### RECORDS SHOWN
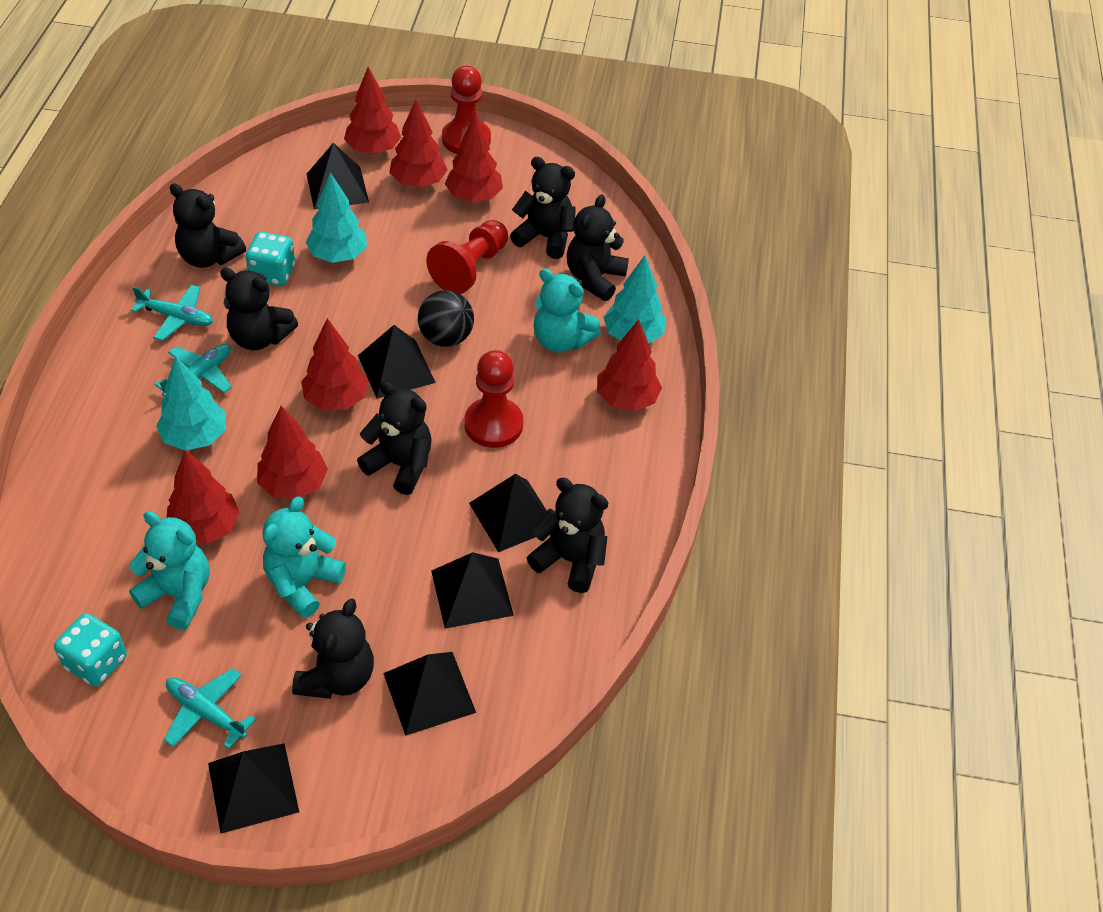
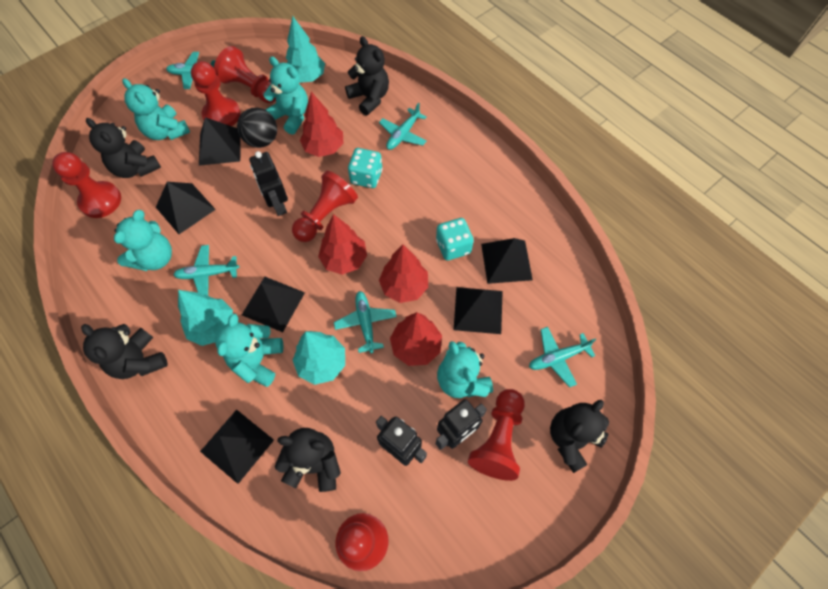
black robot: none = 0 -> [249,151,288,216] [376,416,427,466] [436,399,487,450] = 3
black teddy bear: [170,184,246,268] [220,268,298,350] [292,599,374,699] [357,381,432,495] [510,157,576,259] [527,478,608,593] [567,194,629,301] = 7 -> [81,324,168,379] [86,118,161,178] [275,428,341,492] [345,36,389,115] [550,400,609,473] = 5
red pawn: [426,220,508,294] [442,66,491,154] [464,350,523,448] = 3 -> [52,152,121,218] [191,61,241,126] [214,46,276,103] [292,171,358,242] [336,513,389,571] [468,389,525,481] = 6
red tree: [167,450,240,545] [257,406,328,499] [301,318,369,410] [344,67,401,154] [389,100,447,188] [445,115,503,202] [597,319,662,411] = 7 -> [300,92,344,157] [318,214,367,275] [379,245,428,303] [390,312,442,366] = 4
turquoise plane: [131,285,213,341] [155,344,232,397] [164,668,256,749] = 3 -> [166,52,216,89] [173,245,239,296] [334,291,397,353] [379,103,427,150] [529,327,596,387] = 5
turquoise teddy bear: [129,511,210,630] [263,496,346,618] [534,268,601,353] = 3 -> [114,210,172,271] [122,78,190,140] [215,313,283,387] [263,56,308,135] [437,341,493,398] = 5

### TASK BRIEF
Could you please write out exactly the lines from the start of the entries above through the line that holds "black teddy bear: [170,184,246,268]", both included, with no pictures?

### ANSWER FOR THE TASK
black robot: none = 0 -> [249,151,288,216] [376,416,427,466] [436,399,487,450] = 3
black teddy bear: [170,184,246,268] [220,268,298,350] [292,599,374,699] [357,381,432,495] [510,157,576,259] [527,478,608,593] [567,194,629,301] = 7 -> [81,324,168,379] [86,118,161,178] [275,428,341,492] [345,36,389,115] [550,400,609,473] = 5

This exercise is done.